INSTRUCTIONS TO FOLLOW => Would you please output the data exactly, omitting no line?

STUDY MATERIAL =>
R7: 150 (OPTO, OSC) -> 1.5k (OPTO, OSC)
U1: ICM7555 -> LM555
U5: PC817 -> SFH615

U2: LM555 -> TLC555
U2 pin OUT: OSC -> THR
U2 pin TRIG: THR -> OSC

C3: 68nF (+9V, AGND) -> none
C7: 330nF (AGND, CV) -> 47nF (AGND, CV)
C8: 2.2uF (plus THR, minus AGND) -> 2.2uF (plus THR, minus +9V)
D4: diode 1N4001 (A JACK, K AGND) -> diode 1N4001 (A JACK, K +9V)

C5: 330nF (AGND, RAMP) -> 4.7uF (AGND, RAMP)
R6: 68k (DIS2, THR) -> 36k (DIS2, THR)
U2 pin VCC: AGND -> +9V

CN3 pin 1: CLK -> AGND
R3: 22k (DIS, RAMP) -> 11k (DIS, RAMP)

RESULT FOR THIS EXERCISE =>
R7: 150 (OPTO, OSC) -> 1.5k (OPTO, OSC)
U1: ICM7555 -> LM555
U5: PC817 -> SFH615

U2: LM555 -> TLC555
U2 pin OUT: OSC -> THR
U2 pin TRIG: THR -> OSC

C3: 68nF (+9V, AGND) -> none
C7: 330nF (AGND, CV) -> 47nF (AGND, CV)
C8: 2.2uF (plus THR, minus AGND) -> 2.2uF (plus THR, minus +9V)
D4: diode 1N4001 (A JACK, K AGND) -> diode 1N4001 (A JACK, K +9V)

C5: 330nF (AGND, RAMP) -> 4.7uF (AGND, RAMP)
R6: 68k (DIS2, THR) -> 36k (DIS2, THR)
U2 pin VCC: AGND -> +9V

CN3 pin 1: CLK -> AGND
R3: 22k (DIS, RAMP) -> 11k (DIS, RAMP)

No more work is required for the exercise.